== PROBLEM STATEMENT ==
From top to bottom, print the listing word for word and skip any pictures it contains.

== DATA EXTRACTS ==
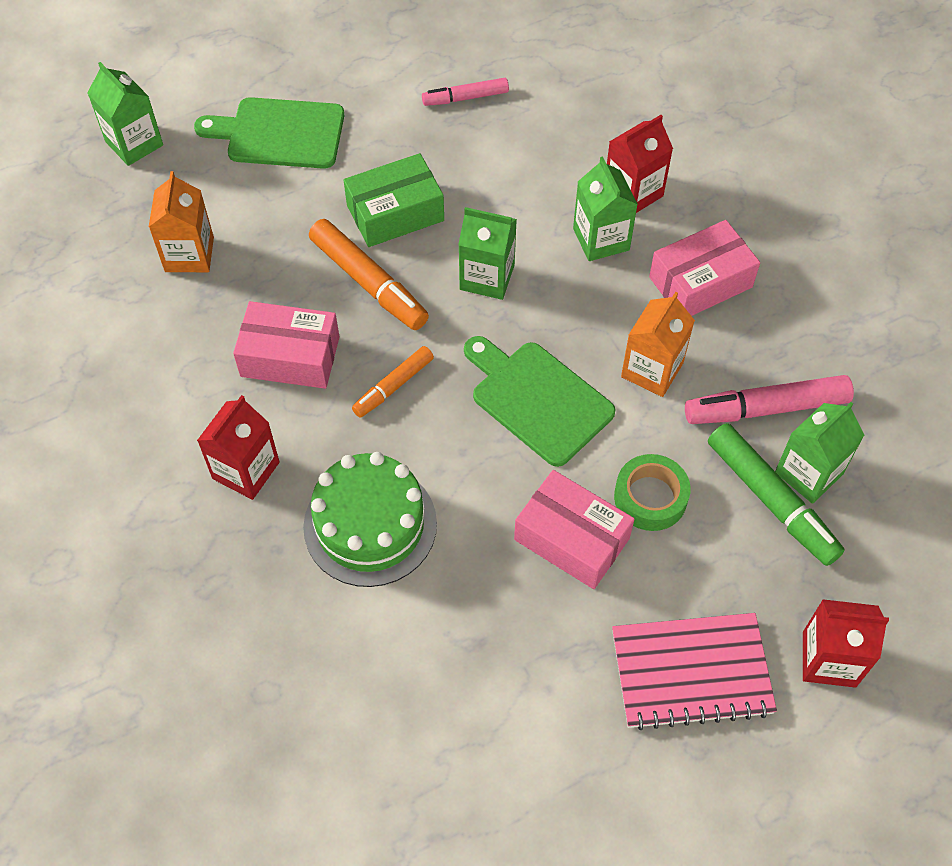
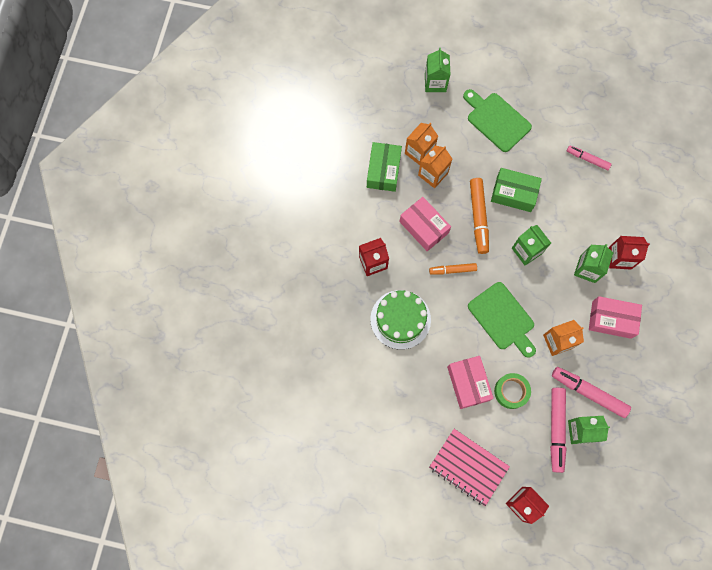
camera: 40 degrees right, 15 degrees up
(149, 320) = (383, 171): none -> green box
(239, 271) = (433, 174): none -> orange carton
(538, 399) = (502, 318): green cutting board -> green cutting board turned 150 degrees clockwise
(771, 500) = (556, 429): green marker -> pink marker

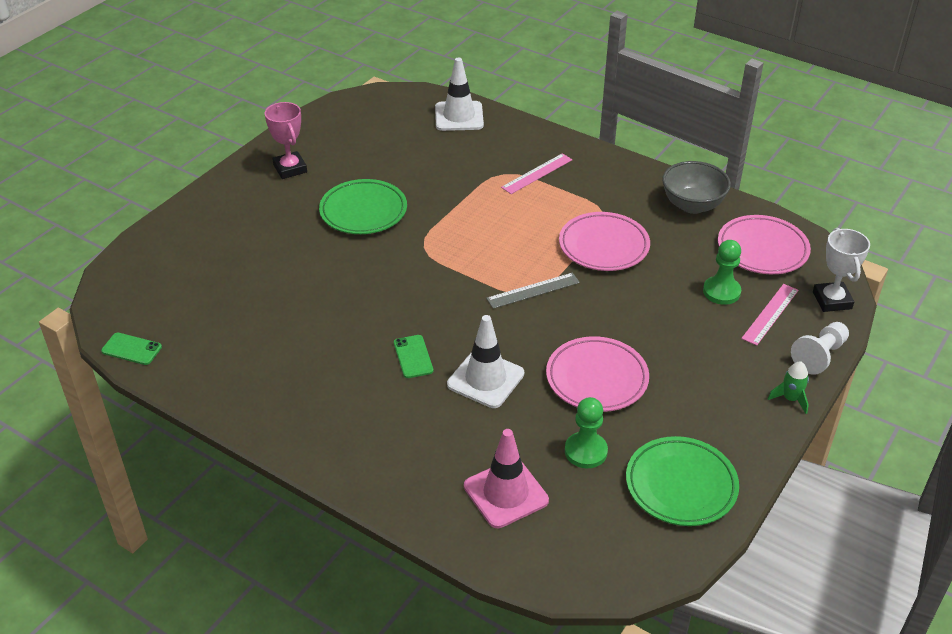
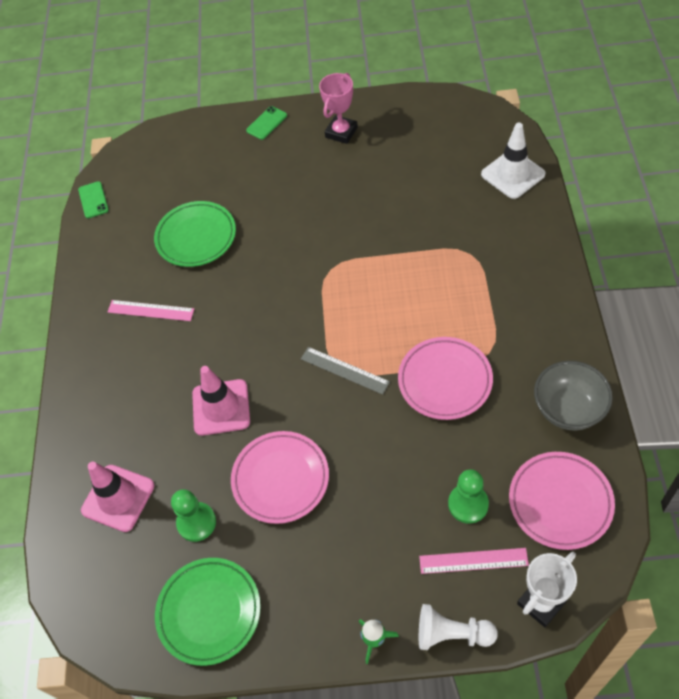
camera: 60 degrees right, 15 degrees up
(363, 211) = (335, 206): green plate -> green plate (196, 237)
(413, 357) = (208, 348): green phone -> green phone (266, 123)
(485, 379) = (221, 407): white traffic cone -> pink traffic cone
(537, 173) = (493, 274): pink ruler -> pink ruler (150, 311)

== EXERCISE SOLUTION ==
camera: 40 degrees right, 15 degrees up
(149, 320) = (383, 171): none -> green box
(239, 271) = (433, 174): none -> orange carton
(538, 399) = (502, 318): green cutting board -> green cutting board turned 150 degrees clockwise
(771, 500) = (556, 429): green marker -> pink marker

camera: 60 degrees right, 15 degrees up
(363, 211) = (335, 206): green plate -> green plate (196, 237)
(413, 357) = (208, 348): green phone -> green phone (266, 123)
(485, 379) = (221, 407): white traffic cone -> pink traffic cone
(537, 173) = (493, 274): pink ruler -> pink ruler (150, 311)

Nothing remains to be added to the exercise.